- Opening Delimiter -
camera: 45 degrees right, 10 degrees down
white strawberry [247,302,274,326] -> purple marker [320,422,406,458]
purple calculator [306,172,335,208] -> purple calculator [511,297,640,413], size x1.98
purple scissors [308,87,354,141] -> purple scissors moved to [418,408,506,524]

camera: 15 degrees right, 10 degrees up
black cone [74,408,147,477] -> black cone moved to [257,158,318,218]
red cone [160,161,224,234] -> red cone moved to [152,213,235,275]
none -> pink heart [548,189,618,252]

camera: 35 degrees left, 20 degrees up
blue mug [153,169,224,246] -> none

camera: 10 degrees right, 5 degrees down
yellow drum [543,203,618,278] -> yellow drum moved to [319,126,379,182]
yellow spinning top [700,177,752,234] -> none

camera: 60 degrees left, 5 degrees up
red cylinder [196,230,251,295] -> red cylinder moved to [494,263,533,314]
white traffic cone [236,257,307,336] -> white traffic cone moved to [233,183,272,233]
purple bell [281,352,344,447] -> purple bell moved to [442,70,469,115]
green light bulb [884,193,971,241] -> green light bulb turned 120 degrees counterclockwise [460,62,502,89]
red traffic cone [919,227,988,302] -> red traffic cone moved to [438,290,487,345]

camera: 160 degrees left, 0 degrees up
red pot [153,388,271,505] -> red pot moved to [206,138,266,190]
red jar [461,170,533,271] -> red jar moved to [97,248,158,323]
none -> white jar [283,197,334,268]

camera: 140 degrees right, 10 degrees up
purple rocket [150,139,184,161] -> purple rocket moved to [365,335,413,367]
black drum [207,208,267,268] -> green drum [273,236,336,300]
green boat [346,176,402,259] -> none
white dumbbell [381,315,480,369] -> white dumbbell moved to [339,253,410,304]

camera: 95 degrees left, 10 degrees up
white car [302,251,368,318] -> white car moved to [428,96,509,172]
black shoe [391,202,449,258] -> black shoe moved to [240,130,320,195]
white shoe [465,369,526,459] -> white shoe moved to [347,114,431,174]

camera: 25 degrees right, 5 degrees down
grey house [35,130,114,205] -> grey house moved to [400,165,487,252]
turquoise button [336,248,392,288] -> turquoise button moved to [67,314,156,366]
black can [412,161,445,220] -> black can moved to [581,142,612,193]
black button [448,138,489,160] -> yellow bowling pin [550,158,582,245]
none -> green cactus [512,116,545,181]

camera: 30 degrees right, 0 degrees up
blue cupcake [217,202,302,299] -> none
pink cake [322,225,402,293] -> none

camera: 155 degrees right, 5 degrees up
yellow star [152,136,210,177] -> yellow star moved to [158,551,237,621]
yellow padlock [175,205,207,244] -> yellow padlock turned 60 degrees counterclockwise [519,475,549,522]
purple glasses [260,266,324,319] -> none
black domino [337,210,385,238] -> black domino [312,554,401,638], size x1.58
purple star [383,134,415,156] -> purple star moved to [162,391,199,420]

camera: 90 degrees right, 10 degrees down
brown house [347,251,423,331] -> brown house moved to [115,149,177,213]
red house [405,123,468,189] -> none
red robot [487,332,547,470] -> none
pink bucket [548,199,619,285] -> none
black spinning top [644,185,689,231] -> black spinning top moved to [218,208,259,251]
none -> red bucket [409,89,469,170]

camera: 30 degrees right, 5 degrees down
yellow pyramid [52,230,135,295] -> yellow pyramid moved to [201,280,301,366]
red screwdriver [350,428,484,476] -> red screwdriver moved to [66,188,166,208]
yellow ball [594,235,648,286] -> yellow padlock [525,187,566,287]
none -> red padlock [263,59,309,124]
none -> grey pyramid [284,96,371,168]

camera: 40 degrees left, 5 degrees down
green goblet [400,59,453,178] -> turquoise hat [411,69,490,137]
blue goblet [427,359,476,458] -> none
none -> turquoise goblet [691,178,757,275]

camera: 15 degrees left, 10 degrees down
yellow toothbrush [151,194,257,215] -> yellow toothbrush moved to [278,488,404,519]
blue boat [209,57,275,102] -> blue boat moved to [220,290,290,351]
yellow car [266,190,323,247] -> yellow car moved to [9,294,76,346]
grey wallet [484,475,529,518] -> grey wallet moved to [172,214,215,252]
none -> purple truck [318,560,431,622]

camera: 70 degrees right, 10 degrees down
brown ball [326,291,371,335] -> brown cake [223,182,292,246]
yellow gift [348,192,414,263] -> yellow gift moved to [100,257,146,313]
- Closing Delimiter -
### [What the exercise asks]
Return the listing above in full, character for character.

### [Answer to this problem]
camera: 45 degrees right, 10 degrees down
white strawberry [247,302,274,326] -> purple marker [320,422,406,458]
purple calculator [306,172,335,208] -> purple calculator [511,297,640,413], size x1.98
purple scissors [308,87,354,141] -> purple scissors moved to [418,408,506,524]

camera: 15 degrees right, 10 degrees up
black cone [74,408,147,477] -> black cone moved to [257,158,318,218]
red cone [160,161,224,234] -> red cone moved to [152,213,235,275]
none -> pink heart [548,189,618,252]

camera: 35 degrees left, 20 degrees up
blue mug [153,169,224,246] -> none

camera: 10 degrees right, 5 degrees down
yellow drum [543,203,618,278] -> yellow drum moved to [319,126,379,182]
yellow spinning top [700,177,752,234] -> none

camera: 60 degrees left, 5 degrees up
red cylinder [196,230,251,295] -> red cylinder moved to [494,263,533,314]
white traffic cone [236,257,307,336] -> white traffic cone moved to [233,183,272,233]
purple bell [281,352,344,447] -> purple bell moved to [442,70,469,115]
green light bulb [884,193,971,241] -> green light bulb turned 120 degrees counterclockwise [460,62,502,89]
red traffic cone [919,227,988,302] -> red traffic cone moved to [438,290,487,345]

camera: 160 degrees left, 0 degrees up
red pot [153,388,271,505] -> red pot moved to [206,138,266,190]
red jar [461,170,533,271] -> red jar moved to [97,248,158,323]
none -> white jar [283,197,334,268]

camera: 140 degrees right, 10 degrees up
purple rocket [150,139,184,161] -> purple rocket moved to [365,335,413,367]
black drum [207,208,267,268] -> green drum [273,236,336,300]
green boat [346,176,402,259] -> none
white dumbbell [381,315,480,369] -> white dumbbell moved to [339,253,410,304]

camera: 95 degrees left, 10 degrees up
white car [302,251,368,318] -> white car moved to [428,96,509,172]
black shoe [391,202,449,258] -> black shoe moved to [240,130,320,195]
white shoe [465,369,526,459] -> white shoe moved to [347,114,431,174]

camera: 25 degrees right, 5 degrees down
grey house [35,130,114,205] -> grey house moved to [400,165,487,252]
turquoise button [336,248,392,288] -> turquoise button moved to [67,314,156,366]
black can [412,161,445,220] -> black can moved to [581,142,612,193]
black button [448,138,489,160] -> yellow bowling pin [550,158,582,245]
none -> green cactus [512,116,545,181]

camera: 30 degrees right, 0 degrees up
blue cupcake [217,202,302,299] -> none
pink cake [322,225,402,293] -> none

camera: 155 degrees right, 5 degrees up
yellow star [152,136,210,177] -> yellow star moved to [158,551,237,621]
yellow padlock [175,205,207,244] -> yellow padlock turned 60 degrees counterclockwise [519,475,549,522]
purple glasses [260,266,324,319] -> none
black domino [337,210,385,238] -> black domino [312,554,401,638], size x1.58
purple star [383,134,415,156] -> purple star moved to [162,391,199,420]

camera: 90 degrees right, 10 degrees down
brown house [347,251,423,331] -> brown house moved to [115,149,177,213]
red house [405,123,468,189] -> none
red robot [487,332,547,470] -> none
pink bucket [548,199,619,285] -> none
black spinning top [644,185,689,231] -> black spinning top moved to [218,208,259,251]
none -> red bucket [409,89,469,170]

camera: 30 degrees right, 5 degrees down
yellow pyramid [52,230,135,295] -> yellow pyramid moved to [201,280,301,366]
red screwdriver [350,428,484,476] -> red screwdriver moved to [66,188,166,208]
yellow ball [594,235,648,286] -> yellow padlock [525,187,566,287]
none -> red padlock [263,59,309,124]
none -> grey pyramid [284,96,371,168]

camera: 40 degrees left, 5 degrees down
green goblet [400,59,453,178] -> turquoise hat [411,69,490,137]
blue goblet [427,359,476,458] -> none
none -> turquoise goblet [691,178,757,275]

camera: 15 degrees left, 10 degrees down
yellow toothbrush [151,194,257,215] -> yellow toothbrush moved to [278,488,404,519]
blue boat [209,57,275,102] -> blue boat moved to [220,290,290,351]
yellow car [266,190,323,247] -> yellow car moved to [9,294,76,346]
grey wallet [484,475,529,518] -> grey wallet moved to [172,214,215,252]
none -> purple truck [318,560,431,622]

camera: 70 degrees right, 10 degrees down
brown ball [326,291,371,335] -> brown cake [223,182,292,246]
yellow gift [348,192,414,263] -> yellow gift moved to [100,257,146,313]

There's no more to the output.